**What the task asks**. The answer must consist solely of the lines from the one containing "orange hourglass [856" through the last line of the records below, repeated exactly, with all pictures omitted.

——

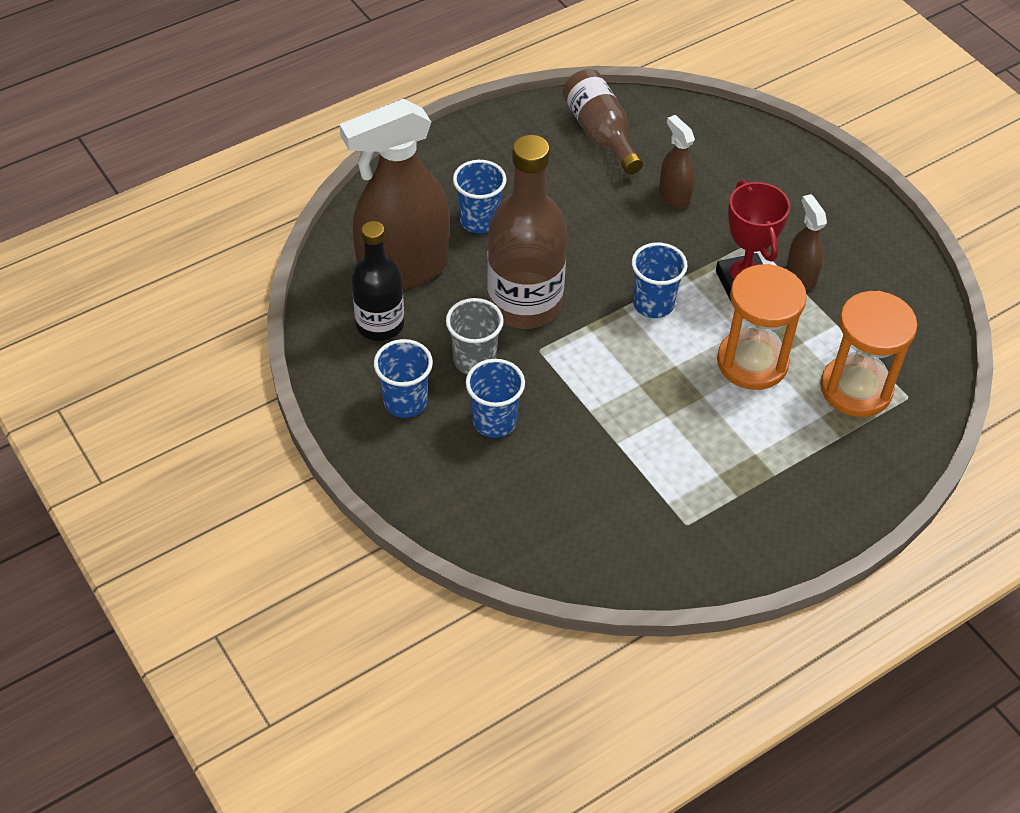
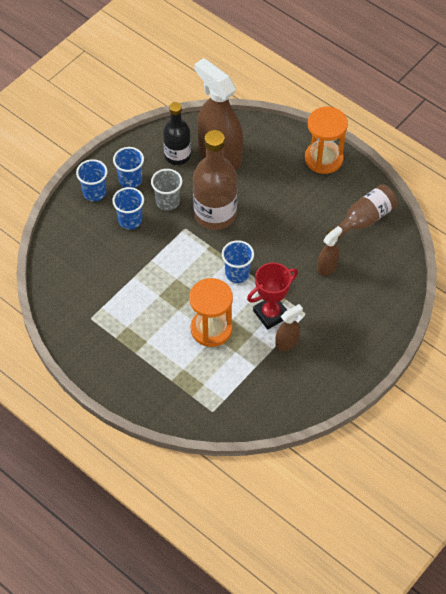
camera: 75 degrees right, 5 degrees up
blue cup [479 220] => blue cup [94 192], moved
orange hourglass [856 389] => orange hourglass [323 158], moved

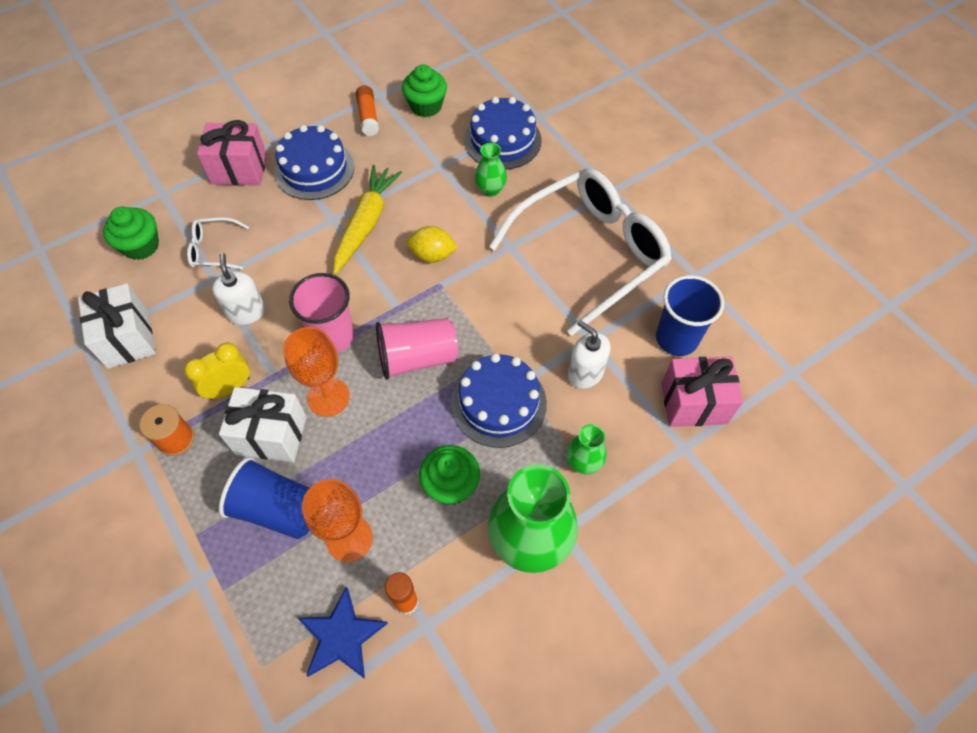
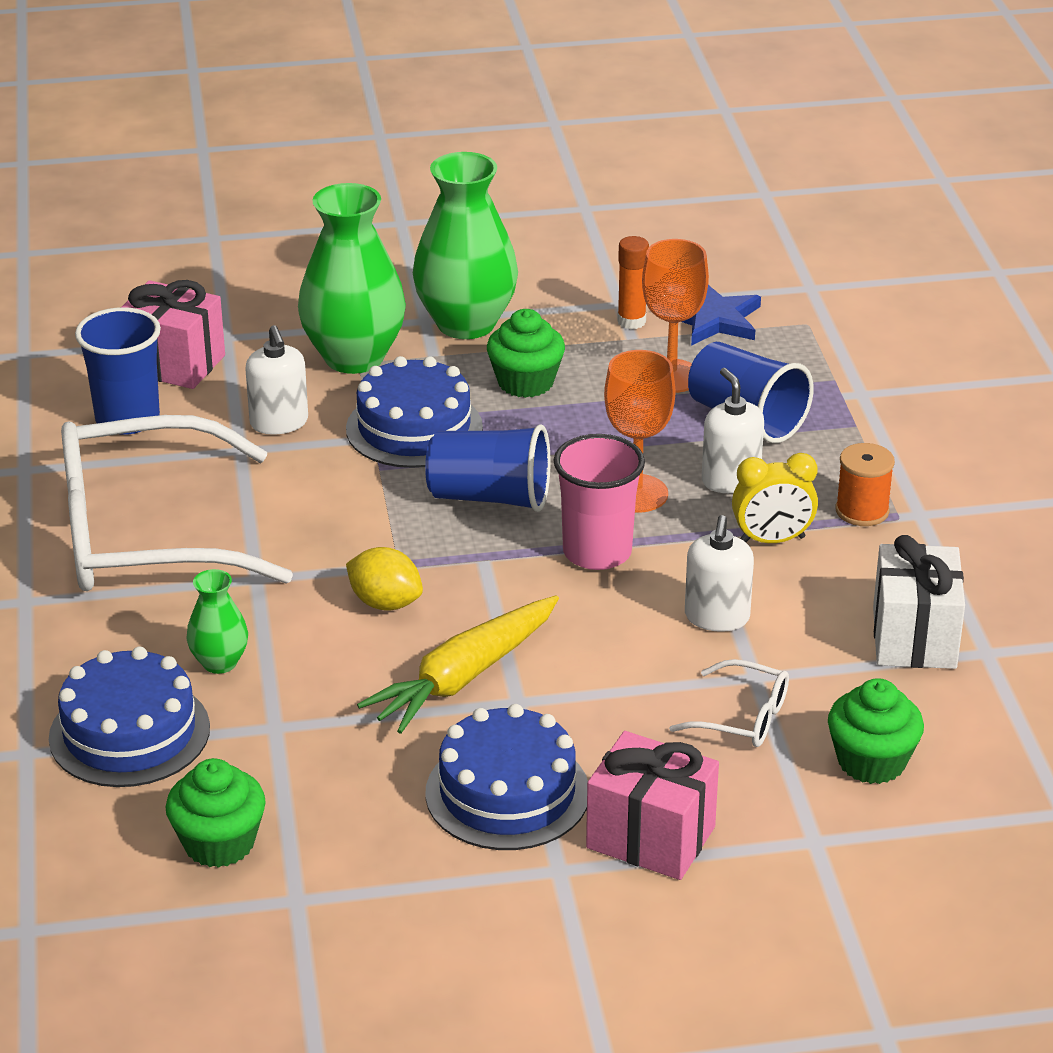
camera: 155 degrees left, 25 degrees down
green vase [583 462] => green vase [354 357], x2.04
pink cup [417 358] => blue cup [490 497]
white gift [271 435] => white soap dispenser [730 480]
orange glue stick [368 116] => nothing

——

**Result for this exercise**.
orange hourglass [856 389] => orange hourglass [323 158], moved

camera: 155 degrees left, 25 degrees down
green vase [583 462] => green vase [354 357], x2.04
pink cup [417 358] => blue cup [490 497]
white gift [271 435] => white soap dispenser [730 480]
orange glue stick [368 116] => nothing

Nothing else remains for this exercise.